*** Opening of The input ***
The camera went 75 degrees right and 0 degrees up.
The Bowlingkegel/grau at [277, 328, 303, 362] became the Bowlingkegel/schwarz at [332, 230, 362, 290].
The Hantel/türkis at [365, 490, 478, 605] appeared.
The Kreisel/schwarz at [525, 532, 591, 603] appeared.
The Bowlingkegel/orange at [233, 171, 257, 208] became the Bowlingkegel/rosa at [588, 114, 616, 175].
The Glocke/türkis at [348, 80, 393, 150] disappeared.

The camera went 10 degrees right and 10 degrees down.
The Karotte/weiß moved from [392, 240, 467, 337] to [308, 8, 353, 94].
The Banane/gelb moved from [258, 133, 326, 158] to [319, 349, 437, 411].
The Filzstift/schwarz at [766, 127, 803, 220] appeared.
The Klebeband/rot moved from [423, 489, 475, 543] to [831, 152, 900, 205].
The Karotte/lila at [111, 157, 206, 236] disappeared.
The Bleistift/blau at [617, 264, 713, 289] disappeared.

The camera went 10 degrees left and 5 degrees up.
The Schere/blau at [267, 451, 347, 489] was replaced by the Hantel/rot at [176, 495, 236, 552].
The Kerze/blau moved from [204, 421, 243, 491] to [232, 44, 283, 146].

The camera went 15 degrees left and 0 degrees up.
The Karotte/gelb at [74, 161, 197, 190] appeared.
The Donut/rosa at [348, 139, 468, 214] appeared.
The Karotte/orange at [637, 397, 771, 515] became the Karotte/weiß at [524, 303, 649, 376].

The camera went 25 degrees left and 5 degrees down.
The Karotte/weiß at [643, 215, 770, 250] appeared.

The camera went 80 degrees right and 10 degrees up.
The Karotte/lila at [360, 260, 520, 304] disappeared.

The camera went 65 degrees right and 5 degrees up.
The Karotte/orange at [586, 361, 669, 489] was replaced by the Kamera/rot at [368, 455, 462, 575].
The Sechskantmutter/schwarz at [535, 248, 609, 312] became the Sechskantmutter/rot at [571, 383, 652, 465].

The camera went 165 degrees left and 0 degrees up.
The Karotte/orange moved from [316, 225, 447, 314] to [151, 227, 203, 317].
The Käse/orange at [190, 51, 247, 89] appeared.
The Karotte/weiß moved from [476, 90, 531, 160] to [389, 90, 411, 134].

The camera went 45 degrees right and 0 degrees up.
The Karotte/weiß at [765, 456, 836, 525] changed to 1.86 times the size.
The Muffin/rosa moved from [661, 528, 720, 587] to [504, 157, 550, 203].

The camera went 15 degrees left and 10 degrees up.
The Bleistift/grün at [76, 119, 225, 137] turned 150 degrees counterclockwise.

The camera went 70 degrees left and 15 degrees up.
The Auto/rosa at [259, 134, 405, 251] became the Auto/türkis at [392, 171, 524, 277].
*** Close of The input ***
Work request:
Out of the data above, give again only the lines starting at the one holding "The Hantel/türkis at" and ending at the one holding "The Bowlingkegel/orange at", unchanged.

Answer to the problem:
The Hantel/türkis at [365, 490, 478, 605] appeared.
The Kreisel/schwarz at [525, 532, 591, 603] appeared.
The Bowlingkegel/orange at [233, 171, 257, 208] became the Bowlingkegel/rosa at [588, 114, 616, 175].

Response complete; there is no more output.